DIRECTIVE: Copy each of the lines below word for word, in the same order and with the same line breaks.

=== INFORMATION PROVIDED ===

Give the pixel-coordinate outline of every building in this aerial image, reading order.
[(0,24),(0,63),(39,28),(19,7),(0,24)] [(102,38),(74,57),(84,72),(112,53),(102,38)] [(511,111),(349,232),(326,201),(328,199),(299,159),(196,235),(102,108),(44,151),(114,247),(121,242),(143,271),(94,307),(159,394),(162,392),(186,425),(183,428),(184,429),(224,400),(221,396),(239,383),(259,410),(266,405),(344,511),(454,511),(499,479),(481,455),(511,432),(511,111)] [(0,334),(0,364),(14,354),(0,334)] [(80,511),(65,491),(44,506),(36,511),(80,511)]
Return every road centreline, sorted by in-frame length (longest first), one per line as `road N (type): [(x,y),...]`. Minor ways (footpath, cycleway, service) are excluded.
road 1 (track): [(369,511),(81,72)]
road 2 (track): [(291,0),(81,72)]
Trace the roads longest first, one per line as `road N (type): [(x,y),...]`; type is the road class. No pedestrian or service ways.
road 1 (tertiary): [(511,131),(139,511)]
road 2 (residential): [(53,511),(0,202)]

===

EXERCISE RESPONSE:
Give the pixel-coordinate outline of every building in this aerial image, reading order.
[(0,24),(0,63),(39,28),(19,7),(0,24)] [(102,38),(74,57),(84,72),(112,53),(102,38)] [(511,111),(349,232),(326,201),(328,199),(299,159),(196,235),(102,108),(44,151),(114,247),(121,242),(143,271),(94,307),(159,394),(162,392),(186,425),(183,428),(184,429),(224,400),(221,396),(239,383),(259,410),(266,405),(344,511),(454,511),(499,479),(481,455),(511,432),(511,111)] [(0,334),(0,364),(14,354),(0,334)] [(80,511),(65,491),(44,506),(36,511),(80,511)]
Return every road centreline, sorted by in-frame length (longest first), one per line as `road N (type): [(x,y),...]`. Minor ways (footpath, cycleway, service) are excluded.
road 1 (track): [(369,511),(81,72)]
road 2 (track): [(291,0),(81,72)]
Trace the roads longest first, one per line as `road N (type): [(x,y),...]`; type is the road class. No pedestrian or service ways.
road 1 (tertiary): [(511,131),(139,511)]
road 2 (residential): [(53,511),(0,202)]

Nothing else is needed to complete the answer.